Pictures aside, each record should be reproduced exactly.
++++++++++++++++++++
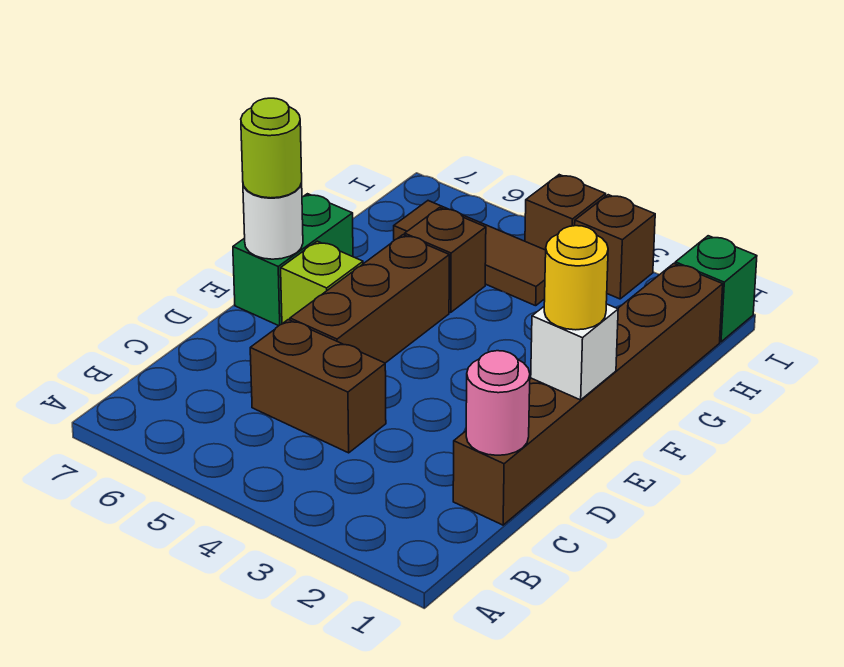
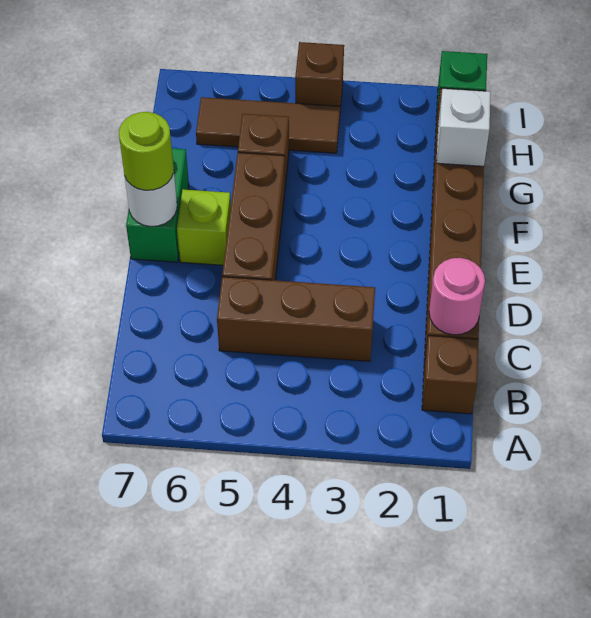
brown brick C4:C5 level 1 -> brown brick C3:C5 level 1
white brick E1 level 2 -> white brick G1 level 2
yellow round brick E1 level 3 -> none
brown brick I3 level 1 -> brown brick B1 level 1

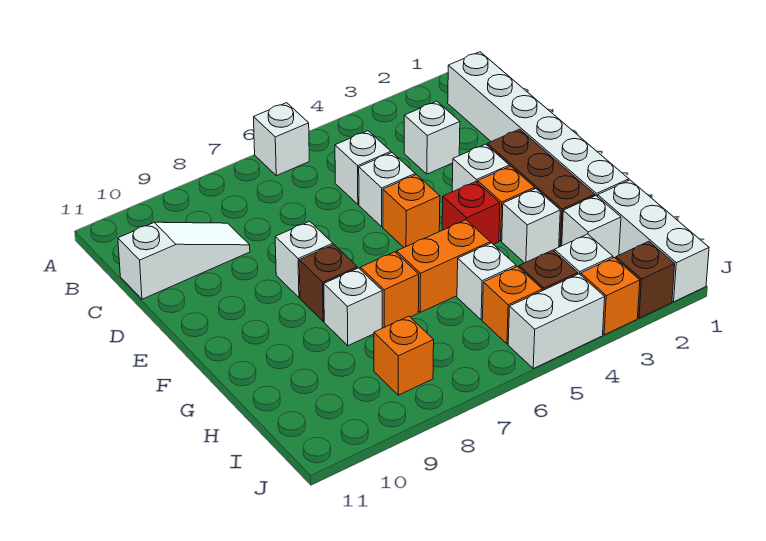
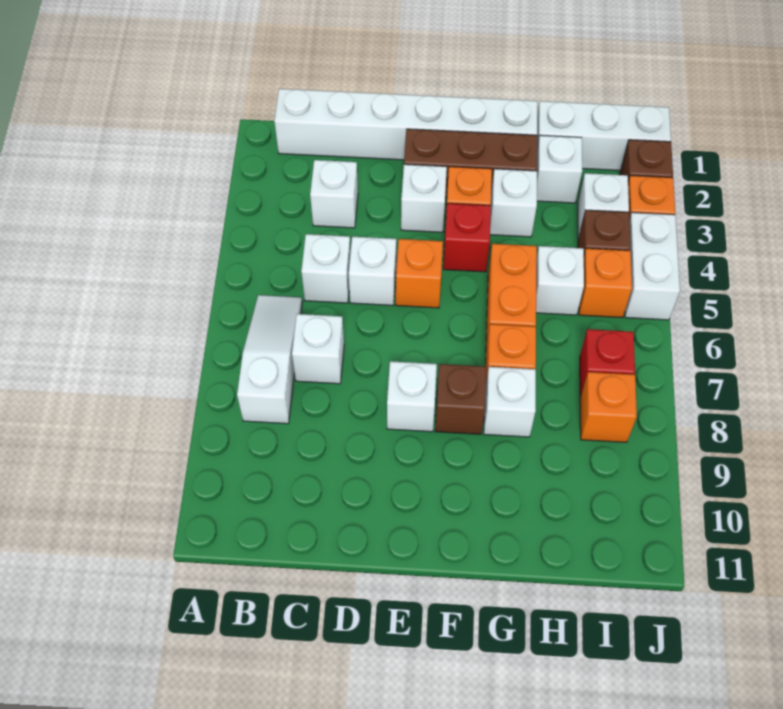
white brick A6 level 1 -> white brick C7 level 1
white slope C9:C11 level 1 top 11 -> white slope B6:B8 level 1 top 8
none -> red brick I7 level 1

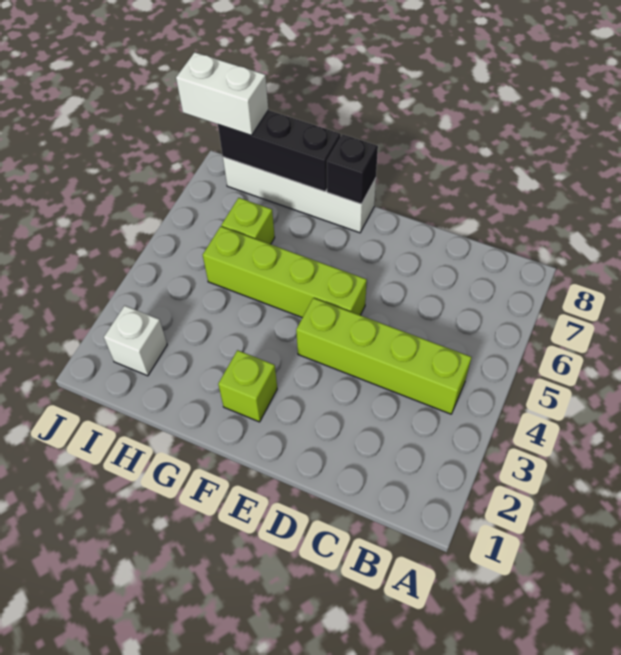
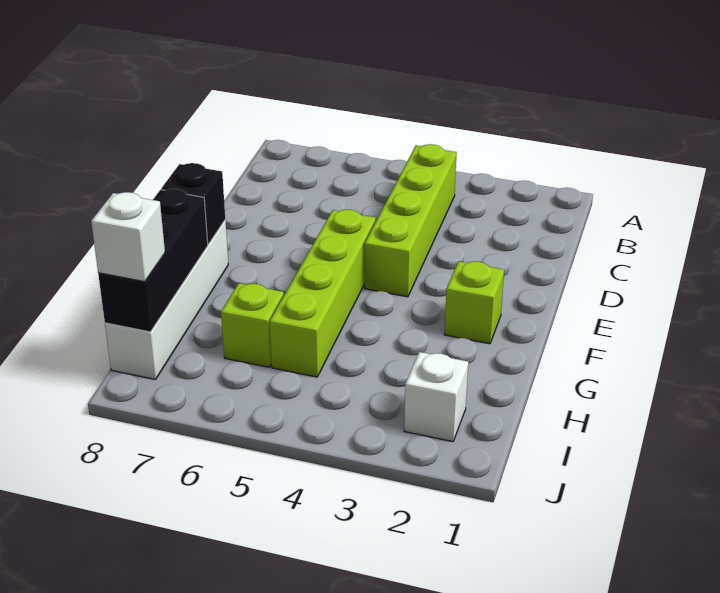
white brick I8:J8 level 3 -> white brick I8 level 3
++++++++++++++++++++
#### Response for this exercise
brown brick C4:C5 level 1 -> brown brick C3:C5 level 1
white brick E1 level 2 -> white brick G1 level 2
yellow round brick E1 level 3 -> none
brown brick I3 level 1 -> brown brick B1 level 1

white brick A6 level 1 -> white brick C7 level 1
white slope C9:C11 level 1 top 11 -> white slope B6:B8 level 1 top 8
none -> red brick I7 level 1

white brick I8:J8 level 3 -> white brick I8 level 3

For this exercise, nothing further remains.